** Opening Available records block **

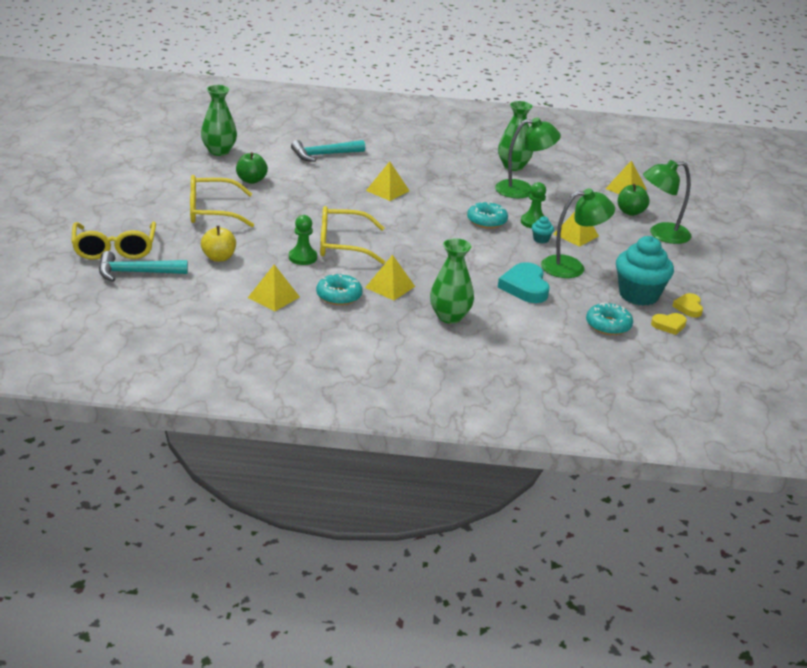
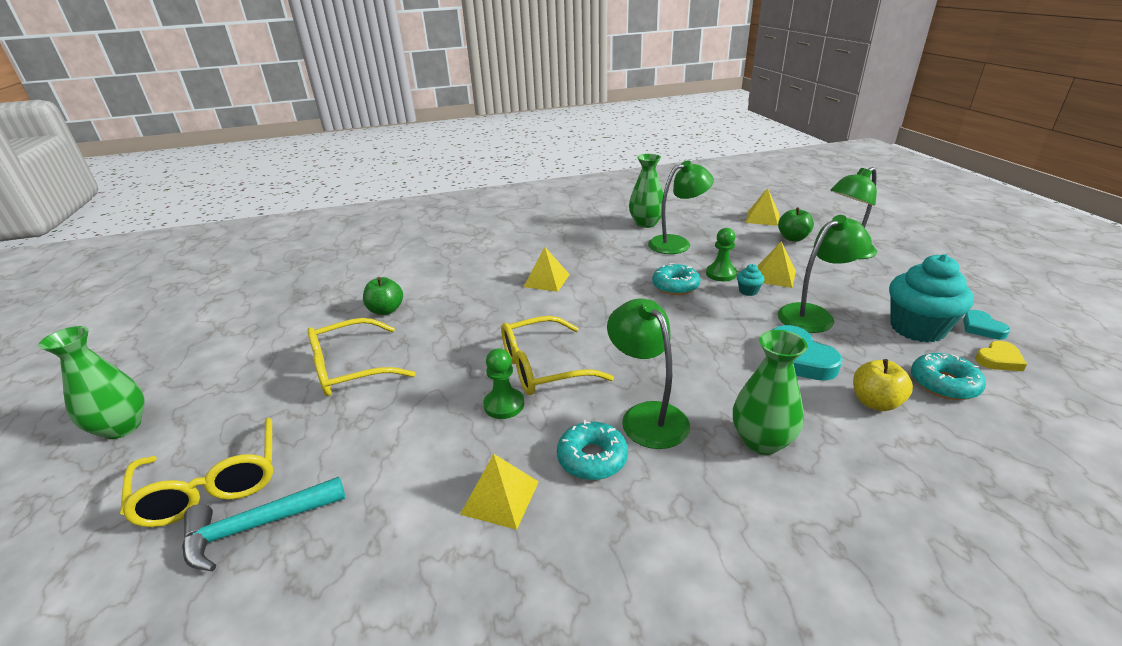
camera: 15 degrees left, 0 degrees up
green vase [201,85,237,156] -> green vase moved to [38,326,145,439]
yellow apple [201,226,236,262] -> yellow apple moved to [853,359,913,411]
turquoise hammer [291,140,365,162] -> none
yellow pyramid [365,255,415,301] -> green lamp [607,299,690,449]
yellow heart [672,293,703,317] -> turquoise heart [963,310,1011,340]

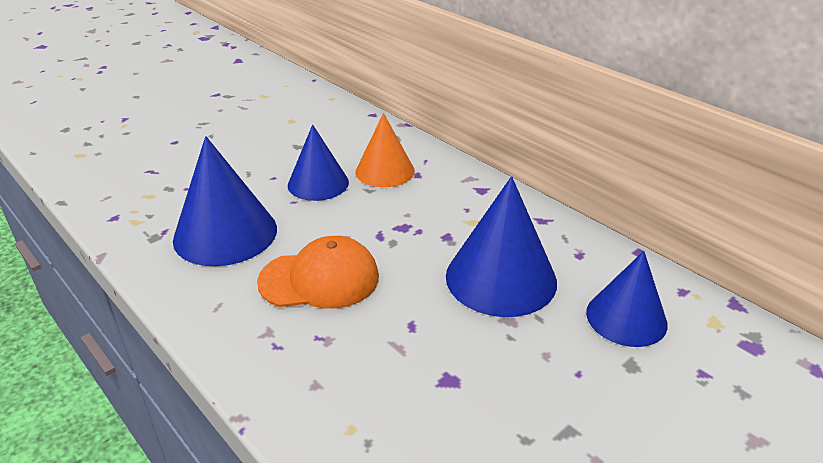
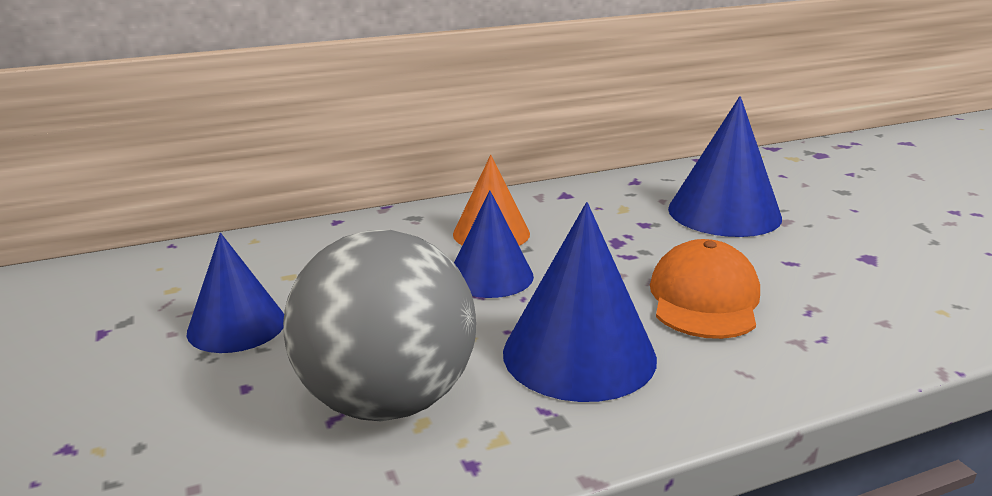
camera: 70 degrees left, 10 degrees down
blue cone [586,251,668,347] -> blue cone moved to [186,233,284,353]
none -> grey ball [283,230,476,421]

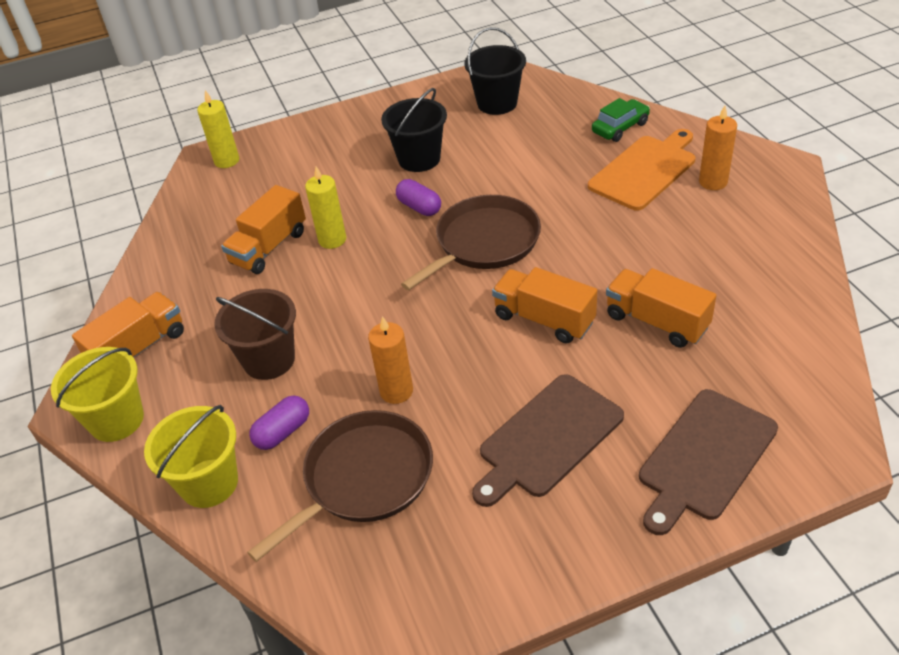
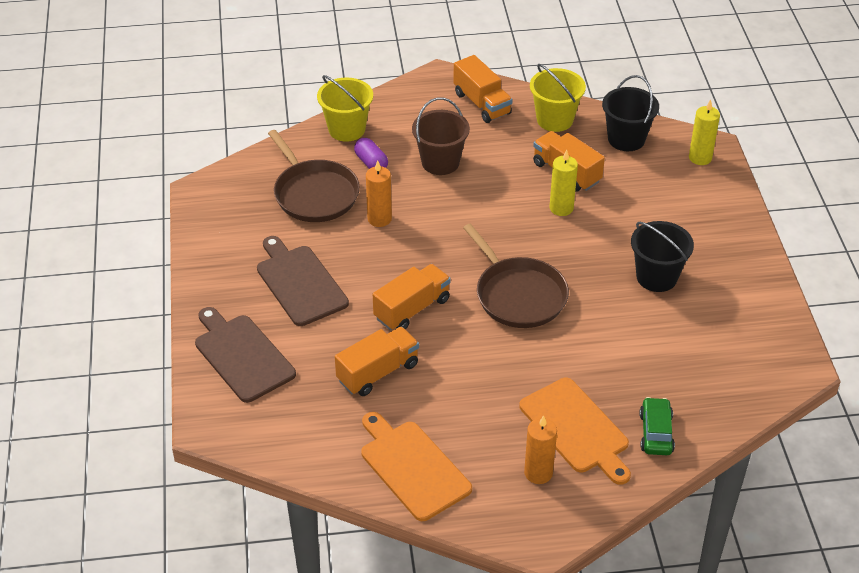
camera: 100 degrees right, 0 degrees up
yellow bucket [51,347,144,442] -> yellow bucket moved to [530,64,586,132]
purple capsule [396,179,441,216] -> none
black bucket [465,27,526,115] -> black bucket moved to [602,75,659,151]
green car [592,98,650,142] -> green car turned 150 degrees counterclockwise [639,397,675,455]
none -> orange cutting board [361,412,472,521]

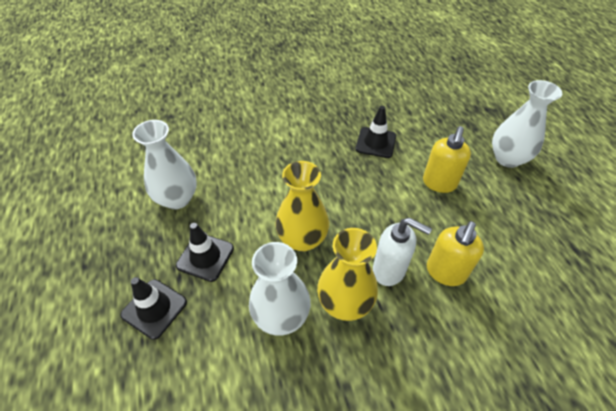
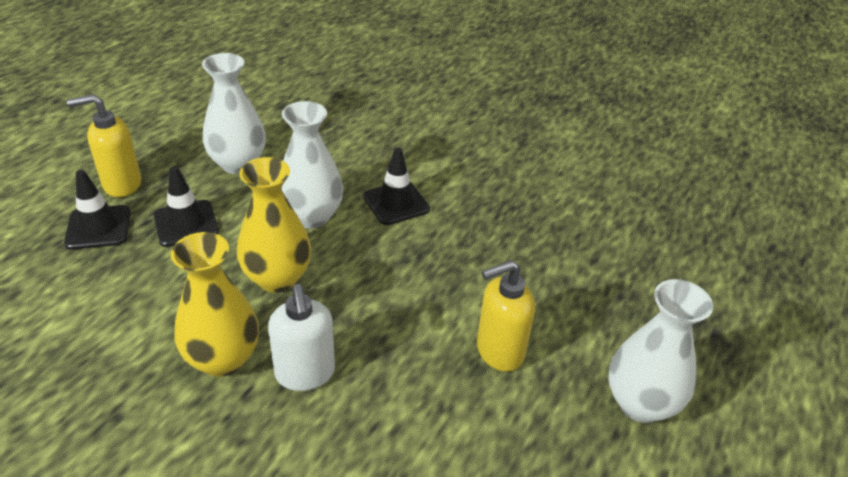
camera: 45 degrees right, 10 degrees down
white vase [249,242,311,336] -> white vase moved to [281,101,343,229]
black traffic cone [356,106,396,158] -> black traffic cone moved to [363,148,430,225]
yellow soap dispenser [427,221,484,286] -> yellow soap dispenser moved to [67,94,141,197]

** Closing Available records block **
** Opening Available records block **

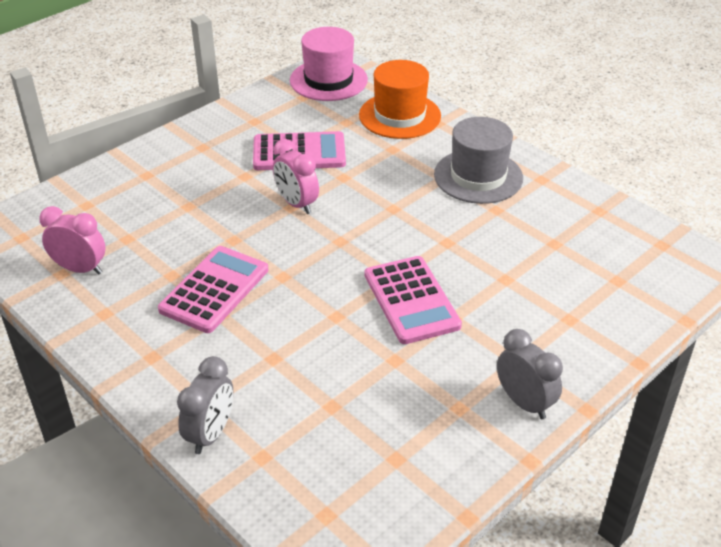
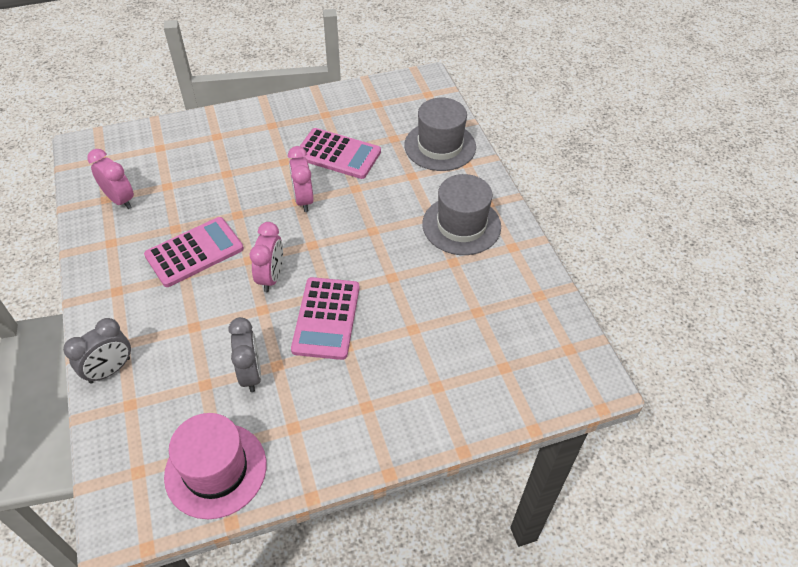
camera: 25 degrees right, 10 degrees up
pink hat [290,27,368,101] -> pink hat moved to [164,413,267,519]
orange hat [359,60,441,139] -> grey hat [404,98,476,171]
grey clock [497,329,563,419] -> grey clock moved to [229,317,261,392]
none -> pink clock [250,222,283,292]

** Closing Available records block **

Problem requirements: Without the pictures, give again exactly the lines above starting at the line containing "black bucket [465,27,526,115]" and ending at the line containing "camera: 45 degrees right, 10 degrees down".

Answer box:
black bucket [465,27,526,115] -> black bucket moved to [602,75,659,151]
green car [592,98,650,142] -> green car turned 150 degrees counterclockwise [639,397,675,455]
none -> orange cutting board [361,412,472,521]

camera: 45 degrees right, 10 degrees down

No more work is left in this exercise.